What to work on: Retype the entries word for word, leaving nothing out.

Source material:
--------------------

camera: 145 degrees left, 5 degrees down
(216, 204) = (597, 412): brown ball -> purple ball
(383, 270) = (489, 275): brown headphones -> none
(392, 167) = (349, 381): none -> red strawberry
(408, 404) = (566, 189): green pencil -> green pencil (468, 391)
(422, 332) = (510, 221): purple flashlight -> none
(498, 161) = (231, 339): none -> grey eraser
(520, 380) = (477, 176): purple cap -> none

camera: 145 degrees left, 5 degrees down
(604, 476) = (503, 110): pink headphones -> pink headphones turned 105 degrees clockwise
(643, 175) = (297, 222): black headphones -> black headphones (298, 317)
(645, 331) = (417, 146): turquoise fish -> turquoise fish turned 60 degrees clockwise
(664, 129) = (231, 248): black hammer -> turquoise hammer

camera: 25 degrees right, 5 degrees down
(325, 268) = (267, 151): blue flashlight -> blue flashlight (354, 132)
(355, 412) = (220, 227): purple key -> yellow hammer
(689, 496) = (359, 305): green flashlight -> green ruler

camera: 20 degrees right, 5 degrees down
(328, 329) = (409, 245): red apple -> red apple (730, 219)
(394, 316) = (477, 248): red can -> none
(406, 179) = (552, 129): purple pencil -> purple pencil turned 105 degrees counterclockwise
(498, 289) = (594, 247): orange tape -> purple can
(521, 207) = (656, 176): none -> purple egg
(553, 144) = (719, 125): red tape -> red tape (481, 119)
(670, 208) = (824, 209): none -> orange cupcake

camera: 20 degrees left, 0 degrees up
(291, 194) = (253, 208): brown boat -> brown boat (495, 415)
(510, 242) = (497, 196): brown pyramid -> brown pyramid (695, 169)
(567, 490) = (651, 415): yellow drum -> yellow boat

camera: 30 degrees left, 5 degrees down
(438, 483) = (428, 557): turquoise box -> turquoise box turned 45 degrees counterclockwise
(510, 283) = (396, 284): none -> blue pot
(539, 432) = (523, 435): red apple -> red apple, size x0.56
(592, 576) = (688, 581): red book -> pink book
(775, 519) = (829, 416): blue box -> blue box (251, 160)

--------------------

Response box:
camera: 145 degrees left, 5 degrees down
(216, 204) = (597, 412): brown ball -> purple ball
(383, 270) = (489, 275): brown headphones -> none
(392, 167) = (349, 381): none -> red strawberry
(408, 404) = (566, 189): green pencil -> green pencil (468, 391)
(422, 332) = (510, 221): purple flashlight -> none
(498, 161) = (231, 339): none -> grey eraser
(520, 380) = (477, 176): purple cap -> none

camera: 145 degrees left, 5 degrees down
(604, 476) = (503, 110): pink headphones -> pink headphones turned 105 degrees clockwise
(643, 175) = (297, 222): black headphones -> black headphones (298, 317)
(645, 331) = (417, 146): turquoise fish -> turquoise fish turned 60 degrees clockwise
(664, 129) = (231, 248): black hammer -> turquoise hammer

camera: 25 degrees right, 5 degrees down
(325, 268) = (267, 151): blue flashlight -> blue flashlight (354, 132)
(355, 412) = (220, 227): purple key -> yellow hammer
(689, 496) = (359, 305): green flashlight -> green ruler

camera: 20 degrees right, 5 degrees down
(328, 329) = (409, 245): red apple -> red apple (730, 219)
(394, 316) = (477, 248): red can -> none
(406, 179) = (552, 129): purple pencil -> purple pencil turned 105 degrees counterclockwise
(498, 289) = (594, 247): orange tape -> purple can
(521, 207) = (656, 176): none -> purple egg
(553, 144) = (719, 125): red tape -> red tape (481, 119)
(670, 208) = (824, 209): none -> orange cupcake

camera: 20 degrees left, 0 degrees up
(291, 194) = (253, 208): brown boat -> brown boat (495, 415)
(510, 242) = (497, 196): brown pyramid -> brown pyramid (695, 169)
(567, 490) = (651, 415): yellow drum -> yellow boat

camera: 30 degrees left, 5 degrees down
(438, 483) = (428, 557): turquoise box -> turquoise box turned 45 degrees counterclockwise
(510, 283) = (396, 284): none -> blue pot
(539, 432) = (523, 435): red apple -> red apple, size x0.56
(592, 576) = (688, 581): red book -> pink book
(775, 519) = (829, 416): blue box -> blue box (251, 160)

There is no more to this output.